* **WHAT TO DO**
Omit the images, then repeat the listing exactly.

══ EXERCISE DATA ══

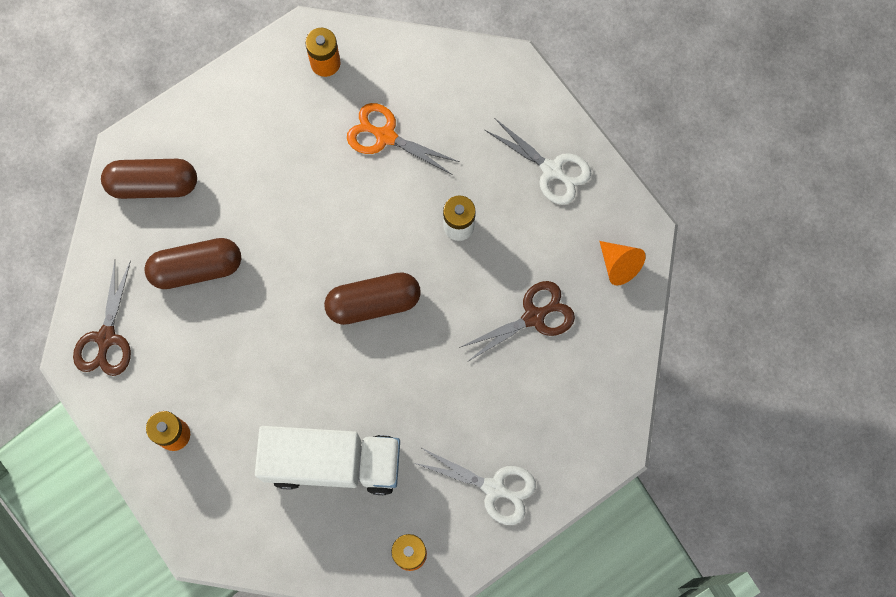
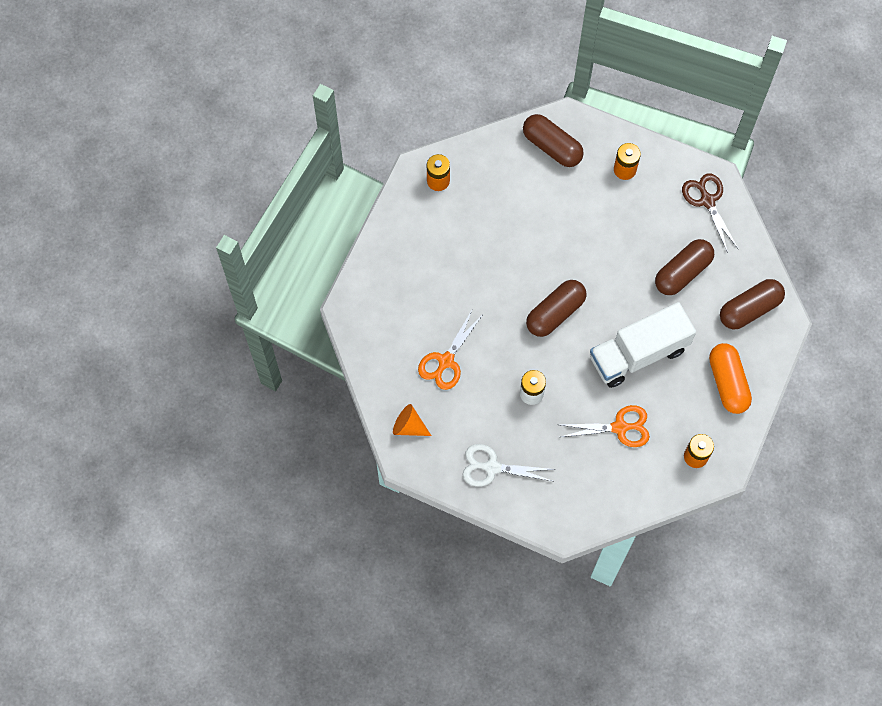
camera: 150 degrees right, 5 degrees down
(236, 119) = (728, 383): none -> orange capsule
(241, 518) = (552, 146): none -> brown capsule
(333, 463) = (517, 205): white truck -> white truck (638, 353)
(494, 488) = (409, 244): white scissors -> none
(533, 317) = (446, 361): brown scissors -> orange scissors

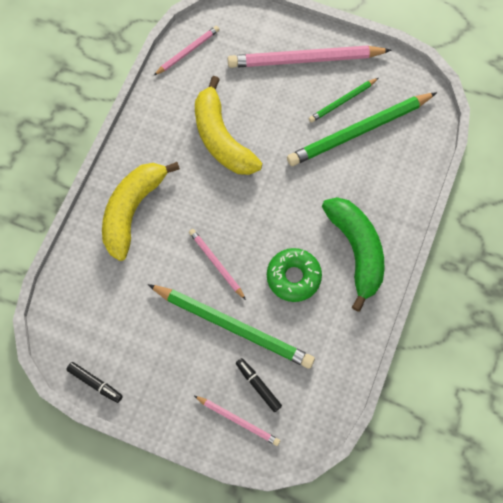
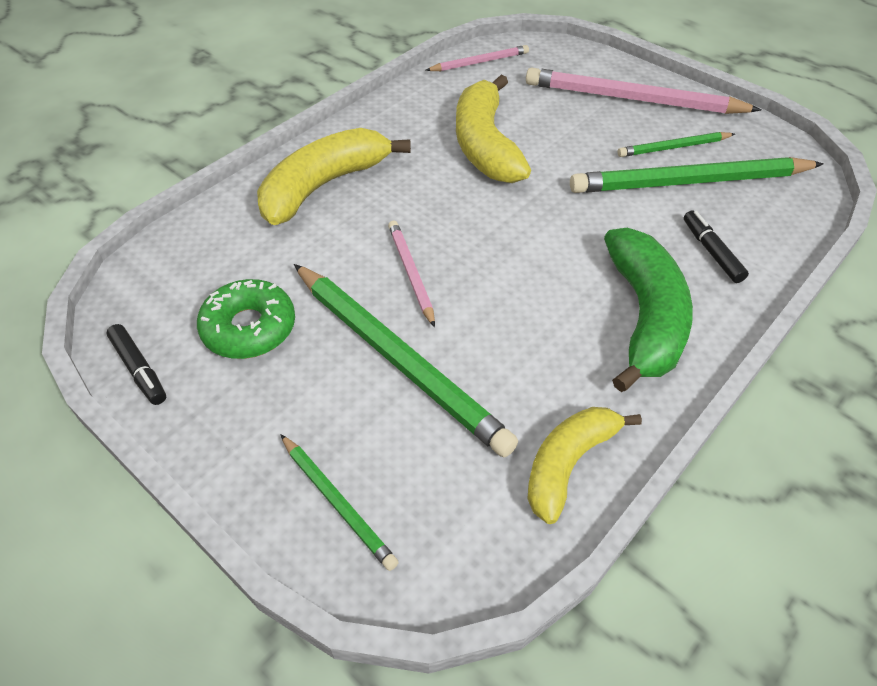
camera: 20 degrees right, 20 degrees down
(238, 420) = (337, 502): pink pencil -> green pencil
(258, 385) = (399, 458): black marker -> black marker (711, 252)
(293, 277) = (526, 322): green donut -> green donut (249, 328)
(341, 359) = (568, 464): none -> yellow banana

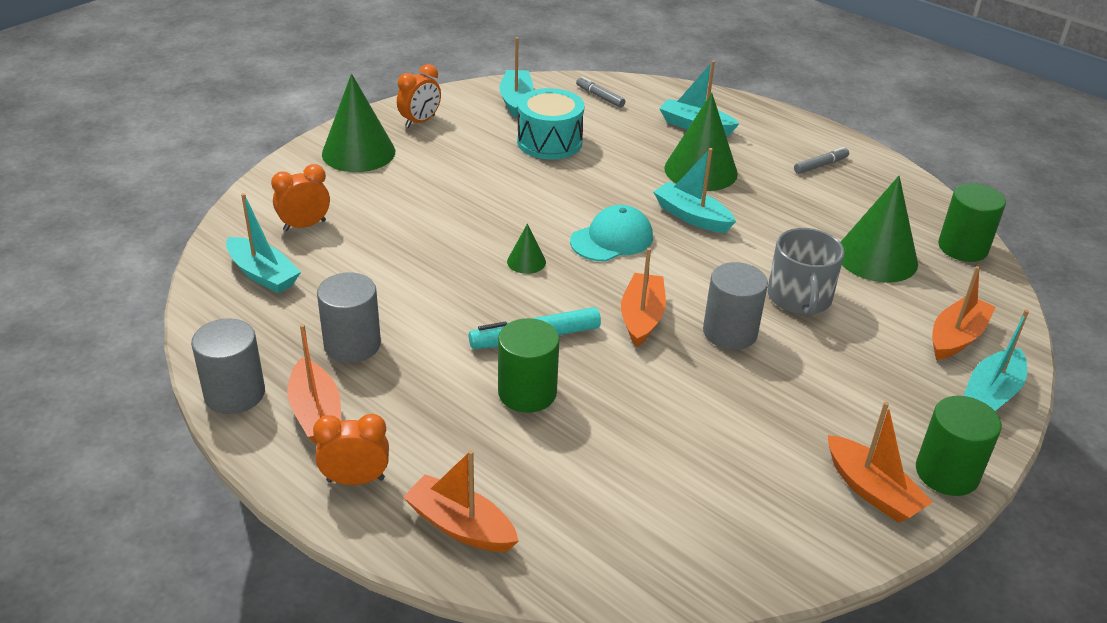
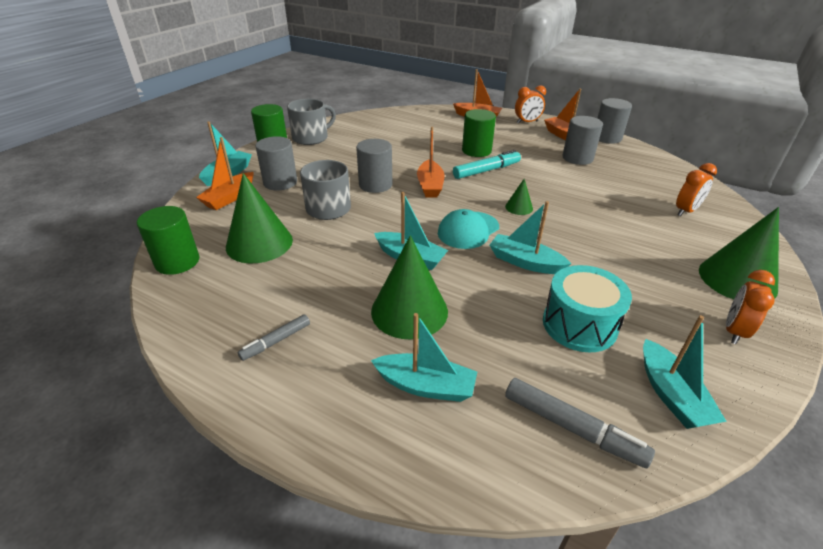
camera: 170 degrees right, 0 degrees up
(263, 274) = (666, 181): turquoise boat -> turquoise boat (525, 262)
(600, 97) = (572, 428): grey marker -> grey marker, size x1.61
(872, 490) = (311, 138): orange boat -> grey mug
(889, 359) = (280, 182): none -> grey cylinder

═══

* **ANSWER BOX**
camera: 150 degrees right, 5 degrees down
(236, 119) = (728, 383): none -> orange capsule
(241, 518) = (552, 146): none -> brown capsule
(333, 463) = (517, 205): white truck -> white truck (638, 353)
(494, 488) = (409, 244): white scissors -> none
(533, 317) = (446, 361): brown scissors -> orange scissors

camera: 20 degrees right, 20 degrees down
(238, 420) = (337, 502): pink pencil -> green pencil
(258, 385) = (399, 458): black marker -> black marker (711, 252)
(293, 277) = (526, 322): green donut -> green donut (249, 328)
(341, 359) = (568, 464): none -> yellow banana

camera: 170 degrees right, 0 degrees up
(263, 274) = (666, 181): turquoise boat -> turquoise boat (525, 262)
(600, 97) = (572, 428): grey marker -> grey marker, size x1.61
(872, 490) = (311, 138): orange boat -> grey mug
(889, 359) = (280, 182): none -> grey cylinder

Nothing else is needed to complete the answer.